Scene difference descriptions:
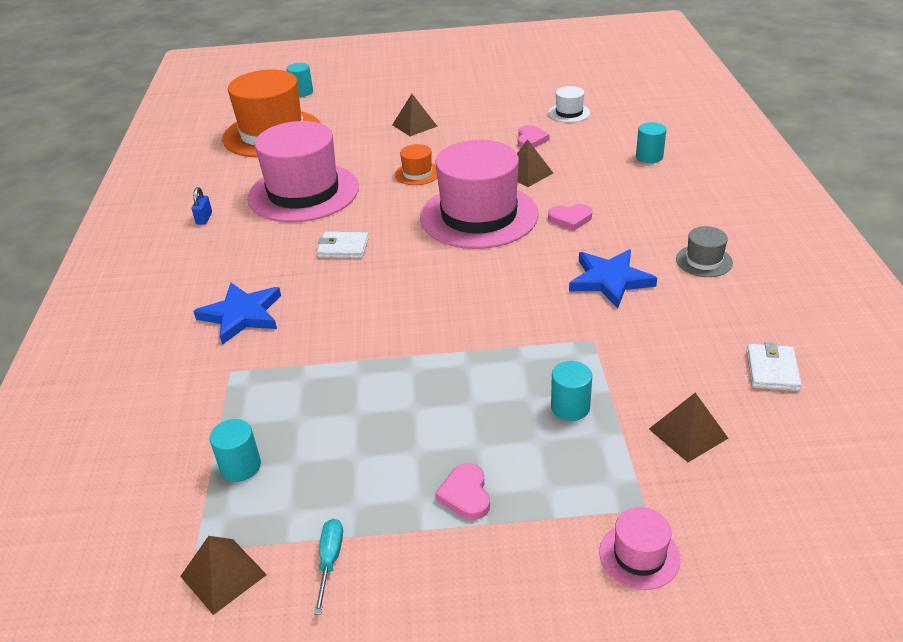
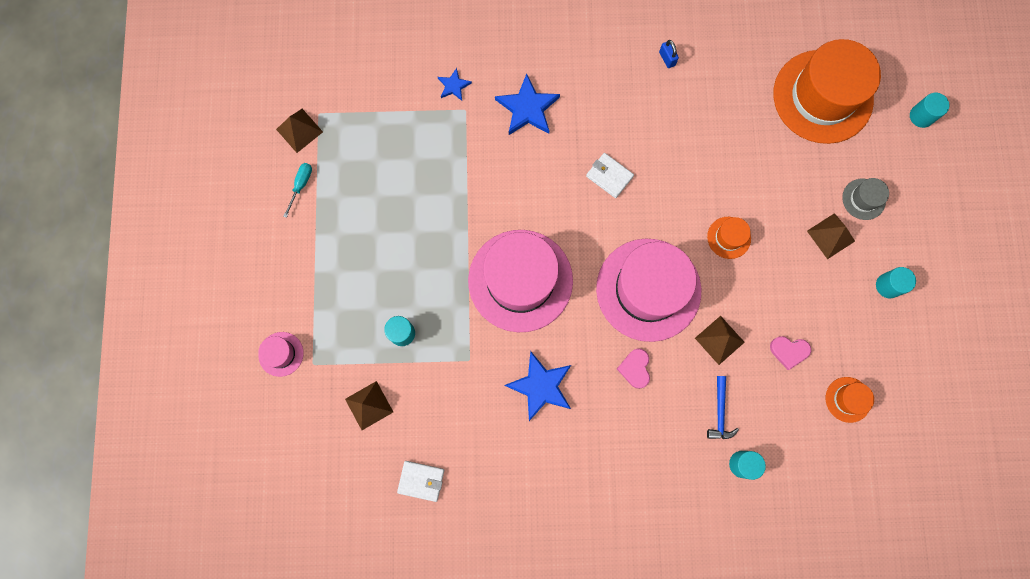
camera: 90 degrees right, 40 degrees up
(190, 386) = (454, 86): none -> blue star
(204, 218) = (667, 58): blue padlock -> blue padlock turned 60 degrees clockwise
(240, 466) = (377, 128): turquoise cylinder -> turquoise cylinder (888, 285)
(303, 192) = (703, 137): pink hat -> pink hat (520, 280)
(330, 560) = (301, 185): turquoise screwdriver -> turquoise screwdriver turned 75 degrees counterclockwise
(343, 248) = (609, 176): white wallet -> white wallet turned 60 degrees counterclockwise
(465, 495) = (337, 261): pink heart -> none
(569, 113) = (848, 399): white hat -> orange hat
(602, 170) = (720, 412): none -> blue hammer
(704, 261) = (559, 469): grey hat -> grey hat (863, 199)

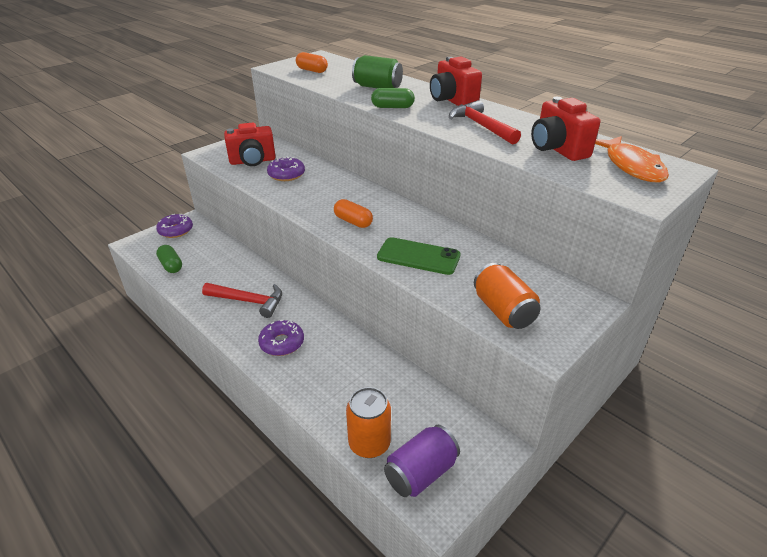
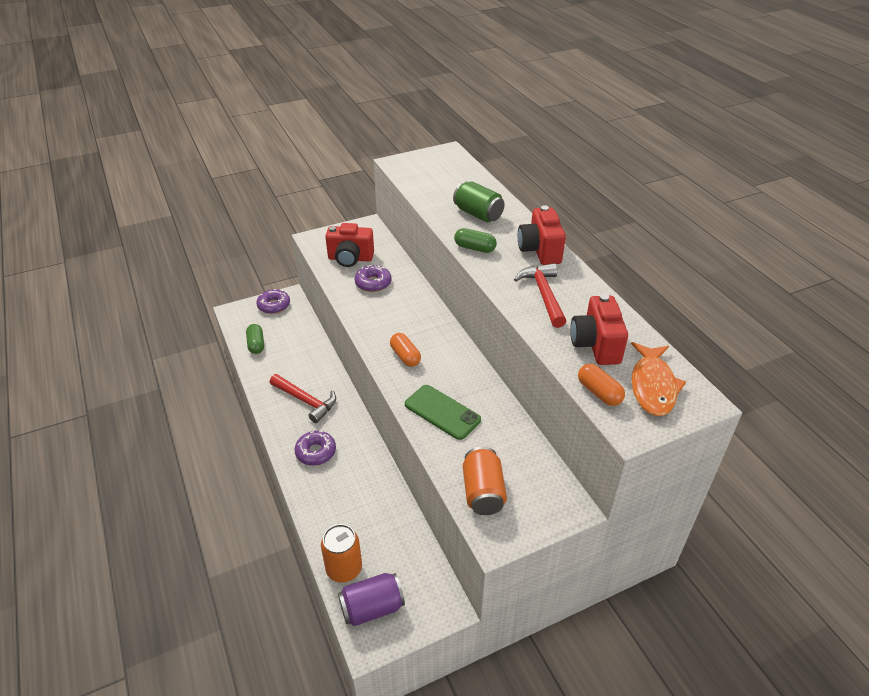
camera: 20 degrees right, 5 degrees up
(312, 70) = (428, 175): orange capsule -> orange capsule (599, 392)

Assignment — Find the count of lines in the data above where the string "blue" occurs. Provide that number alone.

Solved exercise — 3